§ **Description of the task**: Set down, character for character, everything in the records below from the line holding "relocated: orange-coloured watering" down to the line holding "colour: rosy pan", and no other line.

§ **Source data**:
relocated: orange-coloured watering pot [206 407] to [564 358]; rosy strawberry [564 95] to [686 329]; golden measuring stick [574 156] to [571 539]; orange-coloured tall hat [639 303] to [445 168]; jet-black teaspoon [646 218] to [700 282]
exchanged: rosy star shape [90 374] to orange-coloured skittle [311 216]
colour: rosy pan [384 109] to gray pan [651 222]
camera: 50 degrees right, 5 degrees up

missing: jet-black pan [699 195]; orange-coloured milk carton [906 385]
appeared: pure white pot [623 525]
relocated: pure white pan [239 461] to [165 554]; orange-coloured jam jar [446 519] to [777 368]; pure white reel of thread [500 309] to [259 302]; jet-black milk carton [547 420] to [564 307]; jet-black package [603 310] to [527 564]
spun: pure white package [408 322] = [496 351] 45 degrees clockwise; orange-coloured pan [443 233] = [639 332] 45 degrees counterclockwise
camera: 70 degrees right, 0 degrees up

* * *

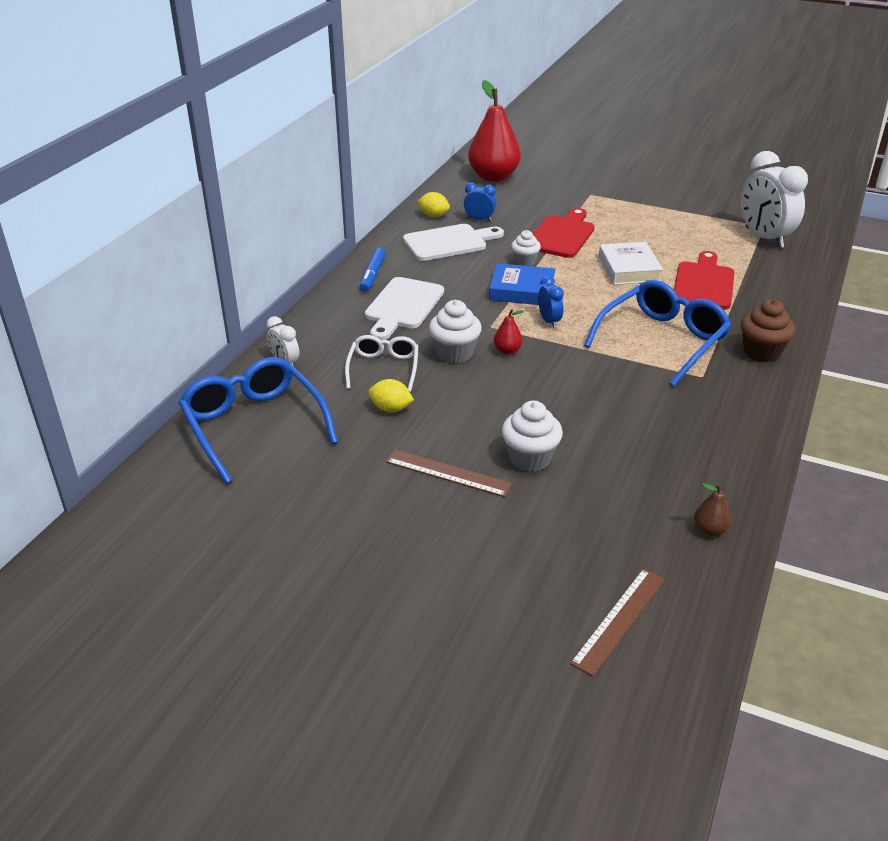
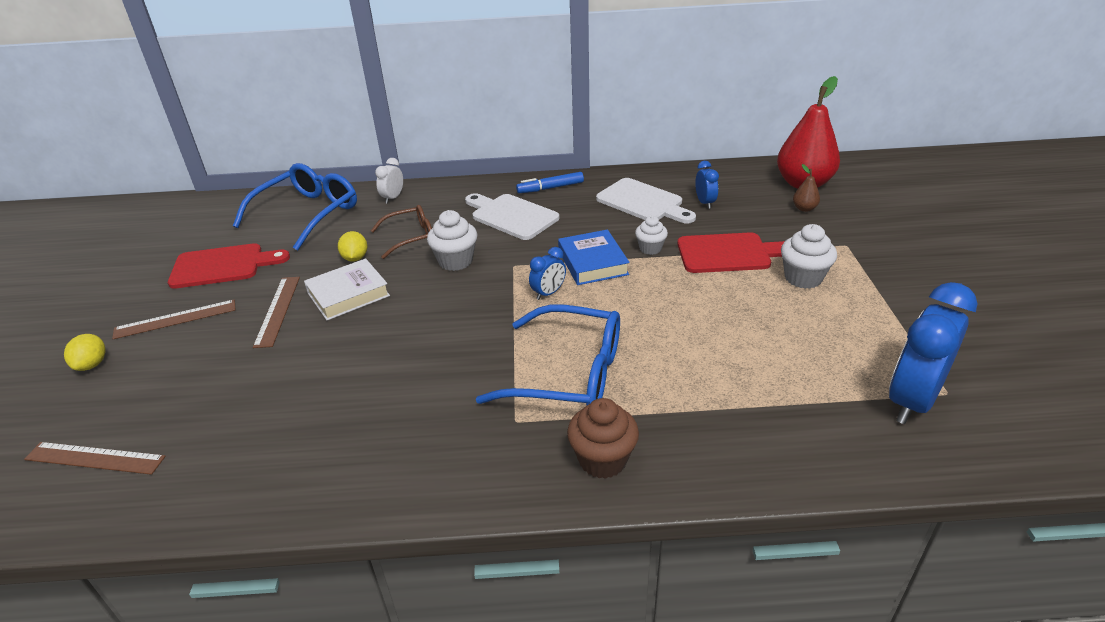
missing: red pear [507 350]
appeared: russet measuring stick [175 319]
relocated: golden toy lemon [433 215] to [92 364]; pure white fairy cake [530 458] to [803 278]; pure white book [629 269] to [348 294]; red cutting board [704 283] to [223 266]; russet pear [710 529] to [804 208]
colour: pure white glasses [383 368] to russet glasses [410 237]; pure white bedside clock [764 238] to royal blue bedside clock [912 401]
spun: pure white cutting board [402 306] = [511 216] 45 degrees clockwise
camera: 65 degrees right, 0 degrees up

§ **Output below**:
relocated: orange-coloured watering pot [206 407] to [564 358]; rosy strawberry [564 95] to [686 329]; golden measuring stick [574 156] to [571 539]; orange-coloured tall hat [639 303] to [445 168]; jet-black teaspoon [646 218] to [700 282]
exchanged: rosy star shape [90 374] to orange-coloured skittle [311 216]
colour: rosy pan [384 109] to gray pan [651 222]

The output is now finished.